__Requirement__: Rename "metallic silver scooter" to "chrome scooter" in the stretch from the line containing "Is black metal" through the line containing "Positioned behind is point (375, 362).", and give back only those lines with everything else unchanged.

__Data for the task__:
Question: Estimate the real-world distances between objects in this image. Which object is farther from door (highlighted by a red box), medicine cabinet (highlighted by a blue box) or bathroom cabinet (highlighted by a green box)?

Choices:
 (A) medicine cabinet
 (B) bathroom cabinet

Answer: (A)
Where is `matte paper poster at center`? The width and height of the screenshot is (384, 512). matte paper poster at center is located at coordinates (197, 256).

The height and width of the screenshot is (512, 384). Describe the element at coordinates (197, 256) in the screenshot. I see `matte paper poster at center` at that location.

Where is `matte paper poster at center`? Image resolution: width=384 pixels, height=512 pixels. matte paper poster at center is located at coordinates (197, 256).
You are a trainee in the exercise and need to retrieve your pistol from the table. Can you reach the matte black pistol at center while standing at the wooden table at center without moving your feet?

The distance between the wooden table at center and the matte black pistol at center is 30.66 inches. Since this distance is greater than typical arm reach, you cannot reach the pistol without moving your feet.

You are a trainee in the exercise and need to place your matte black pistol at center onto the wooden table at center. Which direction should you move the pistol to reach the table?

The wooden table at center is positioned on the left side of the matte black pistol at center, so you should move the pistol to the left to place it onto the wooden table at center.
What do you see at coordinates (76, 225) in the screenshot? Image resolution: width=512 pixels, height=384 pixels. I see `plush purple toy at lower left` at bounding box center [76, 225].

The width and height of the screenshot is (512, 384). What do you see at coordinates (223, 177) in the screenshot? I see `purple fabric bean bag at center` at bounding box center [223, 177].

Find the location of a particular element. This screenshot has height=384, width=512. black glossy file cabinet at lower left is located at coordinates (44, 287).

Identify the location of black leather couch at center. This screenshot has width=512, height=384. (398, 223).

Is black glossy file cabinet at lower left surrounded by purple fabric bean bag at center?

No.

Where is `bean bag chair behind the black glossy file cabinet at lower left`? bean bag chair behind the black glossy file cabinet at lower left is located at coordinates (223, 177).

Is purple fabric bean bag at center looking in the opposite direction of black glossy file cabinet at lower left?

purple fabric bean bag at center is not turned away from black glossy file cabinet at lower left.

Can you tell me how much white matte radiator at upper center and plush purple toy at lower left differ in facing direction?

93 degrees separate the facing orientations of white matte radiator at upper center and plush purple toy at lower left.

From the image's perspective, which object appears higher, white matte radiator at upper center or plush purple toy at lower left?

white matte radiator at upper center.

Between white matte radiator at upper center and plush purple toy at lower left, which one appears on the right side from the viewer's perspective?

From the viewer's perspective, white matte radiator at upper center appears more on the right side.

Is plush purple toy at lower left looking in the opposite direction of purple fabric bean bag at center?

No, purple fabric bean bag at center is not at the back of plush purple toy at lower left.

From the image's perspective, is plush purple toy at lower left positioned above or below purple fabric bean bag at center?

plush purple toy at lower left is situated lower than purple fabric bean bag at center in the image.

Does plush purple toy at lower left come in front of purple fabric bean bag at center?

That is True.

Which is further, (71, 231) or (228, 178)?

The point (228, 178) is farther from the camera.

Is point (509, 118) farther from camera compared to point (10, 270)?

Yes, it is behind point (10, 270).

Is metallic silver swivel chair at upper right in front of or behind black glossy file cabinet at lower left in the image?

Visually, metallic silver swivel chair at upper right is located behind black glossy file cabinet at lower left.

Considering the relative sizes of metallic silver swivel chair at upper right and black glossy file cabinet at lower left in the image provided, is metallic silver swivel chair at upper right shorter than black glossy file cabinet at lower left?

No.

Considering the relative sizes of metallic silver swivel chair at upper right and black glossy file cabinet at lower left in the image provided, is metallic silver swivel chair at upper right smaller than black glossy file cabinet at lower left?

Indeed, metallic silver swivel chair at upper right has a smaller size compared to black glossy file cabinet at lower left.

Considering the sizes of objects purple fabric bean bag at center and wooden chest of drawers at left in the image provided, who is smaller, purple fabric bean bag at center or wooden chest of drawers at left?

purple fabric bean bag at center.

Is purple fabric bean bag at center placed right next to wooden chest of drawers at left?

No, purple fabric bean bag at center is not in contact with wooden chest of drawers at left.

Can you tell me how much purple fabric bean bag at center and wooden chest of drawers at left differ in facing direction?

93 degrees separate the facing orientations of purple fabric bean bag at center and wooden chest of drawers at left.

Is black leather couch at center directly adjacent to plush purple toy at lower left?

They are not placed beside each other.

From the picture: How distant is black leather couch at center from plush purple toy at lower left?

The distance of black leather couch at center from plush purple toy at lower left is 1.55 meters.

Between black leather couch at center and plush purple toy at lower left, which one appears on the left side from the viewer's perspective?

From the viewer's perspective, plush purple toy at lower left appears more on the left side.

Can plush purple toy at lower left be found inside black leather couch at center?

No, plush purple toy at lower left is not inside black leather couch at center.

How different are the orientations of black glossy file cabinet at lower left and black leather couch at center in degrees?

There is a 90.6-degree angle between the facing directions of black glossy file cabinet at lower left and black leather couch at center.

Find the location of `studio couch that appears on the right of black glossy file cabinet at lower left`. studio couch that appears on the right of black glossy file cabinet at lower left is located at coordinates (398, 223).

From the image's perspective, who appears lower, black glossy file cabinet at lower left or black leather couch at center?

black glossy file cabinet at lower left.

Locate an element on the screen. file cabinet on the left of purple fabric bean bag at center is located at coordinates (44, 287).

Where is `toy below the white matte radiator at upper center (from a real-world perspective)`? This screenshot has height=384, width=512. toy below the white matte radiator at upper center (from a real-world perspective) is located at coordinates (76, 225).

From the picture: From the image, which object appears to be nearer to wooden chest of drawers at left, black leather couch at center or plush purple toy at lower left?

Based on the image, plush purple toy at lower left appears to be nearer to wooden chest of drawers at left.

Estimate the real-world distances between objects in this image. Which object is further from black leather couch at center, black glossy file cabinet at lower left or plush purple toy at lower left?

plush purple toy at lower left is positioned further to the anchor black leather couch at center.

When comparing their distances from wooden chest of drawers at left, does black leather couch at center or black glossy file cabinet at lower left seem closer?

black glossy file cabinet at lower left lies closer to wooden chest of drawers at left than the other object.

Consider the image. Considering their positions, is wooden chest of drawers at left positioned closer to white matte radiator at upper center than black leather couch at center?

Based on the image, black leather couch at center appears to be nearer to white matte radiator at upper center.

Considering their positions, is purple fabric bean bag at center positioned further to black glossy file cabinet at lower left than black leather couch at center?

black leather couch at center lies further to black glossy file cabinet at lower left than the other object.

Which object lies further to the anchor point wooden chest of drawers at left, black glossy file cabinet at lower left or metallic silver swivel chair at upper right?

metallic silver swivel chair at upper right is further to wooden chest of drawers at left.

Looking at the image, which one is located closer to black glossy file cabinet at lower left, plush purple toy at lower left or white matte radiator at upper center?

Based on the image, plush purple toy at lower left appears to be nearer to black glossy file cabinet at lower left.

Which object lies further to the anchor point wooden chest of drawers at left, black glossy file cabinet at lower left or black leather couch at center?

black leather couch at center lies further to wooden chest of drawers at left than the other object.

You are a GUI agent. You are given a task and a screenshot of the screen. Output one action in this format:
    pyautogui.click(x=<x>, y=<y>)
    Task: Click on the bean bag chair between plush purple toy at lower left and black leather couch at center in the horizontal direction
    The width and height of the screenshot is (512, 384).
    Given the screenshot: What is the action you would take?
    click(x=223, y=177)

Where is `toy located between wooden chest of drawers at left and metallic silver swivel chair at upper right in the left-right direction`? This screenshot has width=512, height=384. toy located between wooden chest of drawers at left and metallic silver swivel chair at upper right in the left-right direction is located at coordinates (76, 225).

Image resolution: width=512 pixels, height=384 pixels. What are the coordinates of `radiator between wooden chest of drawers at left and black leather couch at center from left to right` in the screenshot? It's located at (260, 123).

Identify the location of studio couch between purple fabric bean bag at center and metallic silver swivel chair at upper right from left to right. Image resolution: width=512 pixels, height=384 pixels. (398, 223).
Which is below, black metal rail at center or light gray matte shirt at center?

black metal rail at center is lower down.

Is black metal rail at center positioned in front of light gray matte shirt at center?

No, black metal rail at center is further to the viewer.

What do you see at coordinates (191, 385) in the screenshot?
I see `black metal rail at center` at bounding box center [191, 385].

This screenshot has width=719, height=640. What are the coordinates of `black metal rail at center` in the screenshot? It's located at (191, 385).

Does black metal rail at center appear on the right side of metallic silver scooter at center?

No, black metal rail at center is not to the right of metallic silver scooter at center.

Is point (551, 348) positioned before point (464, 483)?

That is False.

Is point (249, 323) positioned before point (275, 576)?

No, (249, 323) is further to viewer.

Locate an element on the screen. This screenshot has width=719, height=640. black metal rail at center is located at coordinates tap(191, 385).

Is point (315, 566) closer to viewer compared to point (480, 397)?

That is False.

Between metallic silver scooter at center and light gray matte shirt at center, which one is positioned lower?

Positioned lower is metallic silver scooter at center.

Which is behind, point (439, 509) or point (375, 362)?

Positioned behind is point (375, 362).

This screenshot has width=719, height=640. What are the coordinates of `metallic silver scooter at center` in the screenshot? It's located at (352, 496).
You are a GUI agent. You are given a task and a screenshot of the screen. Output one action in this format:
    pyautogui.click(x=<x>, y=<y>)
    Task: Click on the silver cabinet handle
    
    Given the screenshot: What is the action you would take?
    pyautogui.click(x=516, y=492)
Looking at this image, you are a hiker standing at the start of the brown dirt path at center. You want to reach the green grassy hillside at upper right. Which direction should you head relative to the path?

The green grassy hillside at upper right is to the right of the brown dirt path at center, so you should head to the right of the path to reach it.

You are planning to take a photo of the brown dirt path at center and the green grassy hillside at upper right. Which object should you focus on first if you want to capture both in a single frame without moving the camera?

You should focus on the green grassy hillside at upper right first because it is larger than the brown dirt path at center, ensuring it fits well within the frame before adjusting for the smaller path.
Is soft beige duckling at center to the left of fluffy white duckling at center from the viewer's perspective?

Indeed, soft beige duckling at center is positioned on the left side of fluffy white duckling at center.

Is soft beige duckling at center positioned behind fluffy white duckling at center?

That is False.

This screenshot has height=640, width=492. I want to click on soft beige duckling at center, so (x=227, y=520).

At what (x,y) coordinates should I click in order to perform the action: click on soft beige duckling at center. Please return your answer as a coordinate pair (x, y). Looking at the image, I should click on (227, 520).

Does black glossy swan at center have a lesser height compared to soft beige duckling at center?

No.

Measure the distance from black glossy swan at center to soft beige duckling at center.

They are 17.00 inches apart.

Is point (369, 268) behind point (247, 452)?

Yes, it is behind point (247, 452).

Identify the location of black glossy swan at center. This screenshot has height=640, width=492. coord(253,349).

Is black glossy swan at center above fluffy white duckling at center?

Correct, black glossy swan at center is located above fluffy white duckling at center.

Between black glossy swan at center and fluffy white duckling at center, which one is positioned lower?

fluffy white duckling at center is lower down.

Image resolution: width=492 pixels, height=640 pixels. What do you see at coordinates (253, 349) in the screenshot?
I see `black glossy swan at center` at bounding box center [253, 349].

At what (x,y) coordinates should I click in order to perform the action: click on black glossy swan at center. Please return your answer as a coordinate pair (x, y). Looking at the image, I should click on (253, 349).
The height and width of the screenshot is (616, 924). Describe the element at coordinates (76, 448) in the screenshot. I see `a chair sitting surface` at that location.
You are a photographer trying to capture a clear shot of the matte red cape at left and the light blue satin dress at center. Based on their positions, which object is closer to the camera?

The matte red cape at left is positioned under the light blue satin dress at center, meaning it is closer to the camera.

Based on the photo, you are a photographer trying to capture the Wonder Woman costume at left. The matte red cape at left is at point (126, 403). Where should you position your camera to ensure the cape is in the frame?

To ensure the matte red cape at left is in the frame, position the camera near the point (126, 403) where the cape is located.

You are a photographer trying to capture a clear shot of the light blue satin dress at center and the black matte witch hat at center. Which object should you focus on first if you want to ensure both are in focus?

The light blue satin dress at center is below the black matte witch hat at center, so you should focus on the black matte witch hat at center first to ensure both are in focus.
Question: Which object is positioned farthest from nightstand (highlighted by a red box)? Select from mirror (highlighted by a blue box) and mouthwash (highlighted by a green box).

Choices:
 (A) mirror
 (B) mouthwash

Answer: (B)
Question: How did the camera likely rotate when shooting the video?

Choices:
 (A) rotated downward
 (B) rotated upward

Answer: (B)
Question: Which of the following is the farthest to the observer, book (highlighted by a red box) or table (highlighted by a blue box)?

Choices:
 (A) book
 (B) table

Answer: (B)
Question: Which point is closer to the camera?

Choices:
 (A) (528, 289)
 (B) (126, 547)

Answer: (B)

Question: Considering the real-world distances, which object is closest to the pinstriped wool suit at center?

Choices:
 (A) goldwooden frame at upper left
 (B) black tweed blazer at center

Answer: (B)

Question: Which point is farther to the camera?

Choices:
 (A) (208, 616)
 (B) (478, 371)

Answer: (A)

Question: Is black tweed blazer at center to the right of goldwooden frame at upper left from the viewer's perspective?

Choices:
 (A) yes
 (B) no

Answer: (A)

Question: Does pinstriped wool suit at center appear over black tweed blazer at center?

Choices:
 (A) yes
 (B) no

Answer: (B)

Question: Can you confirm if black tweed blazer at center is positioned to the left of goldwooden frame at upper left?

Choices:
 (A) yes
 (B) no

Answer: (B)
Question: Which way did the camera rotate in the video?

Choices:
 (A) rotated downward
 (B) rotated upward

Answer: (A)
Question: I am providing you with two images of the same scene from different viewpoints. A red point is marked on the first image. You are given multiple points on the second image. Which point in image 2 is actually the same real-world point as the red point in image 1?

__Answer to the task__:
Is black metal rail at center positioned in front of light gray matte shirt at center?

No, black metal rail at center is further to the viewer.

What do you see at coordinates (191, 385) in the screenshot?
I see `black metal rail at center` at bounding box center [191, 385].

This screenshot has width=719, height=640. What are the coordinates of `black metal rail at center` in the screenshot? It's located at (191, 385).

Does black metal rail at center appear on the right side of chrome scooter at center?

No, black metal rail at center is not to the right of chrome scooter at center.

Is point (551, 348) positioned before point (464, 483)?

That is False.

Is point (249, 323) positioned before point (275, 576)?

No, (249, 323) is further to viewer.

Locate an element on the screen. This screenshot has width=719, height=640. black metal rail at center is located at coordinates tap(191, 385).

Is point (315, 566) closer to viewer compared to point (480, 397)?

That is False.

Between chrome scooter at center and light gray matte shirt at center, which one is positioned lower?

Positioned lower is chrome scooter at center.

Which is behind, point (439, 509) or point (375, 362)?

Positioned behind is point (375, 362).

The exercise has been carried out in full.